Records drawn from a dataset:
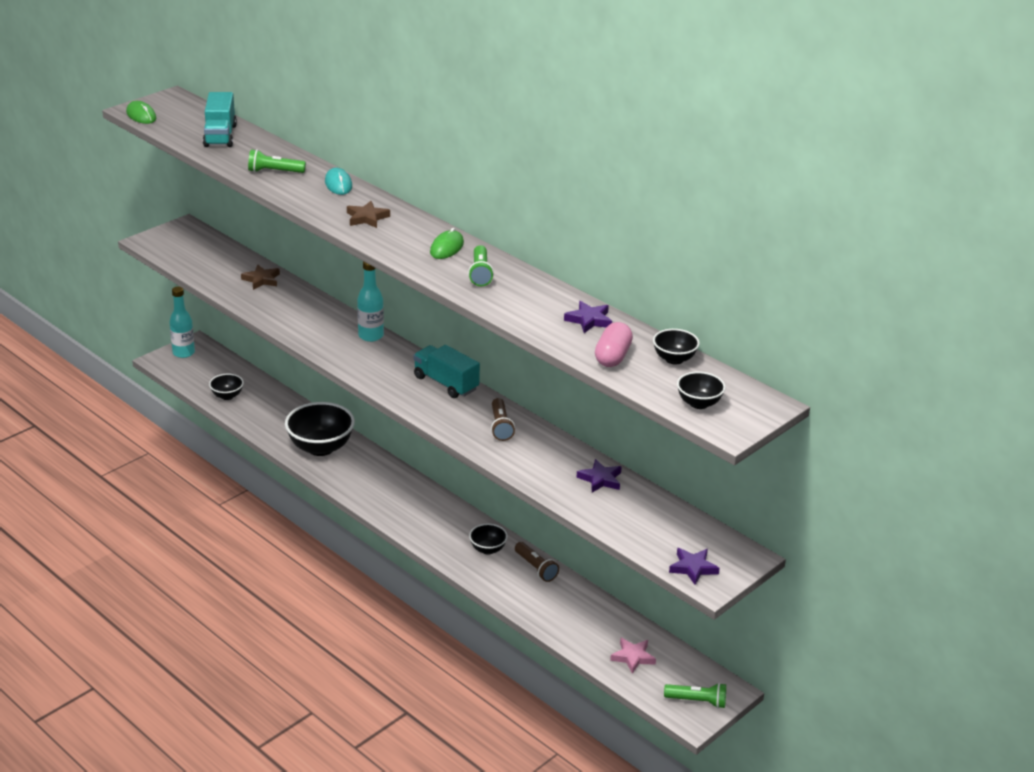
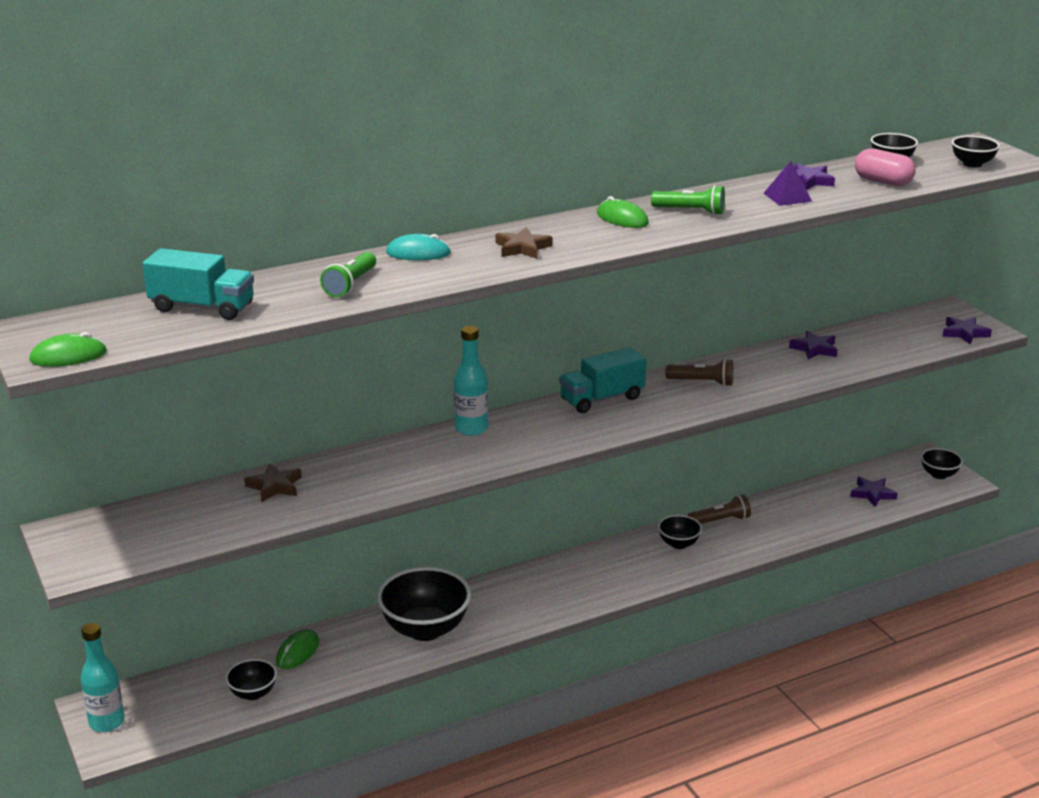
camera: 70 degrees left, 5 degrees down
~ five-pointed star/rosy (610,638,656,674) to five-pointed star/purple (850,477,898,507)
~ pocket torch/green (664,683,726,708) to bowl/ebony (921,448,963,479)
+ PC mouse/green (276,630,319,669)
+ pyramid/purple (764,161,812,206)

Requirement:
Once the line with "to bowl/ebony (921,448,963,479)" has been found in the records above, retype it and every line after it exactly, and include nothing else.

Answer for the task:
~ pocket torch/green (664,683,726,708) to bowl/ebony (921,448,963,479)
+ PC mouse/green (276,630,319,669)
+ pyramid/purple (764,161,812,206)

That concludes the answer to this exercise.